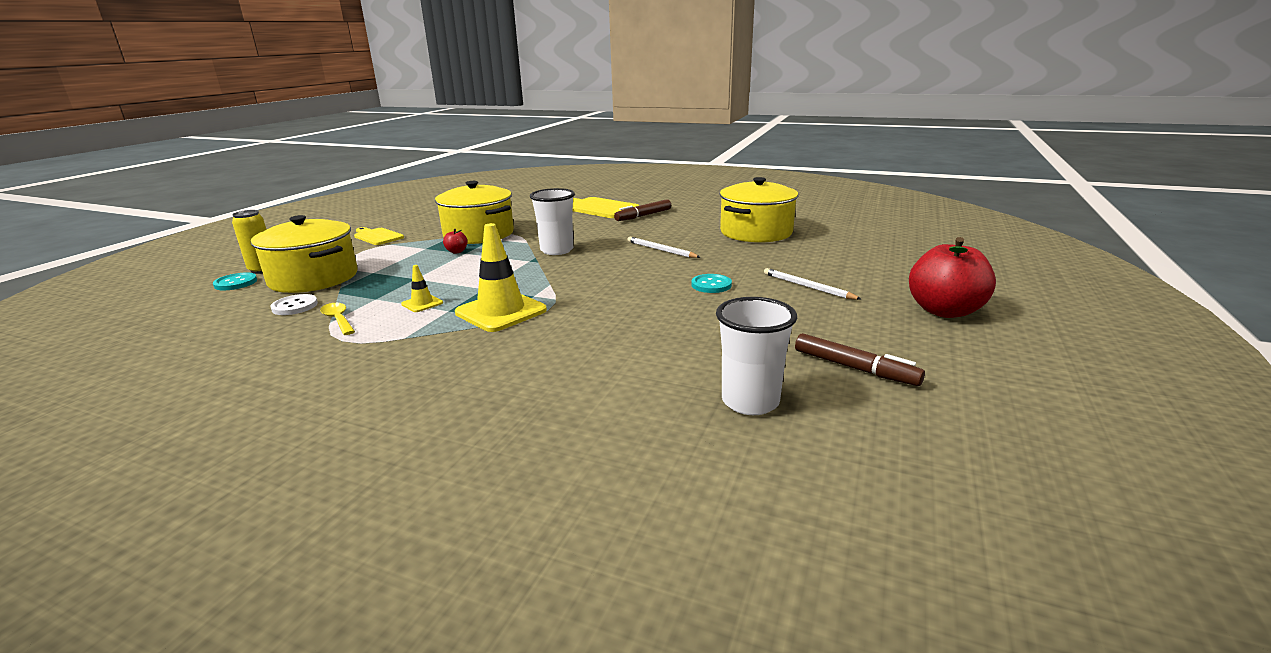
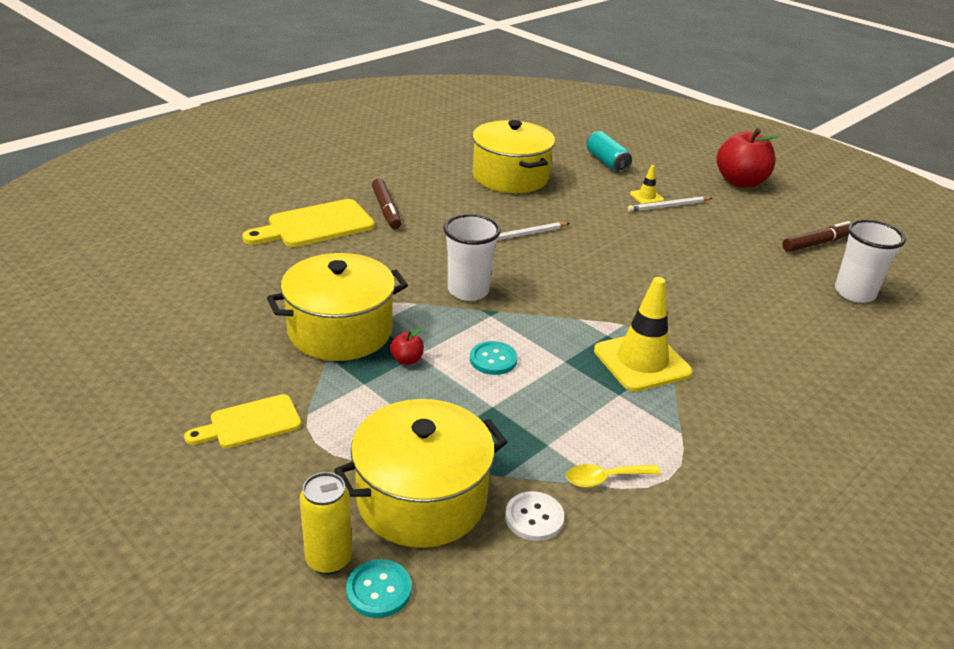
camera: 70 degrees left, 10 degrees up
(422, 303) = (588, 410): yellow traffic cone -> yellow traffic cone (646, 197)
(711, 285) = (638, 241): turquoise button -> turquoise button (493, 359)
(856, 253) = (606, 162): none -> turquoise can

==

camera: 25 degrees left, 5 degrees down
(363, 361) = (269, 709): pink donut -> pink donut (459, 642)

▶ [Task objective]:
Only the lines above from the one with "camera: 70 degrees left, 10 degrees up" through the one with "(856, 253) = (606, 162): none" should be duplicated, character for character.

▶ [Answer section]:
camera: 70 degrees left, 10 degrees up
(422, 303) = (588, 410): yellow traffic cone -> yellow traffic cone (646, 197)
(711, 285) = (638, 241): turquoise button -> turquoise button (493, 359)
(856, 253) = (606, 162): none -> turquoise can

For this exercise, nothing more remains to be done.